#### WHAT THE EXERCISE ASKS
With both ends included, repeat exactly the lines of the entries below from the one containing "blue cross: (457, 27) -> (350, 27), moved" down to the one containing "purple circle: (618, 372)", and no others.

#### DATA PROVIDED
--- START ---

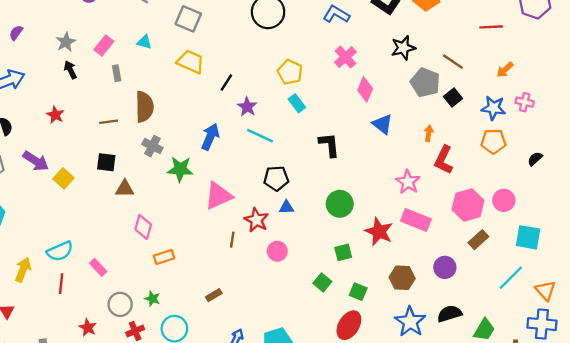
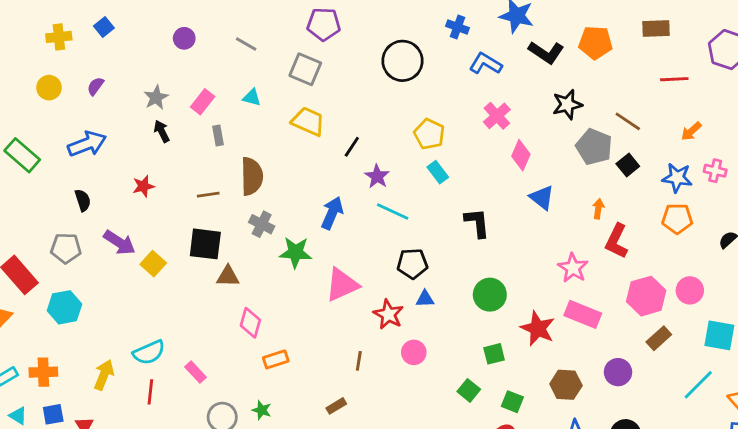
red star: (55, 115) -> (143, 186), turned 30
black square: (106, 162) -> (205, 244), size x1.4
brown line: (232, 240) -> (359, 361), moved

--- END ---
--- START ---

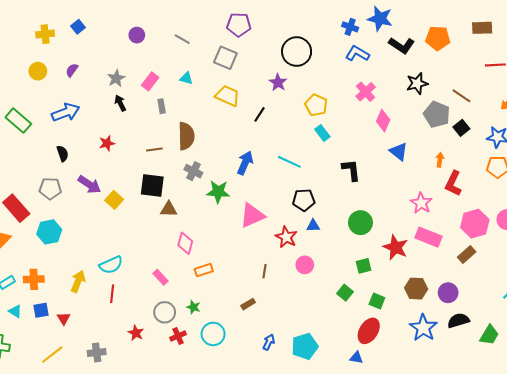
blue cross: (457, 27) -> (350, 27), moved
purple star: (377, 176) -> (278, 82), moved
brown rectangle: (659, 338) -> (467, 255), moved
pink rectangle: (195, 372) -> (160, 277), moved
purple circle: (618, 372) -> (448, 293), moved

--- END ---

#### RESPONSE TO THIS EXERCISE
blue cross: (457, 27) -> (350, 27), moved
purple star: (377, 176) -> (278, 82), moved
brown rectangle: (659, 338) -> (467, 255), moved
pink rectangle: (195, 372) -> (160, 277), moved
purple circle: (618, 372) -> (448, 293), moved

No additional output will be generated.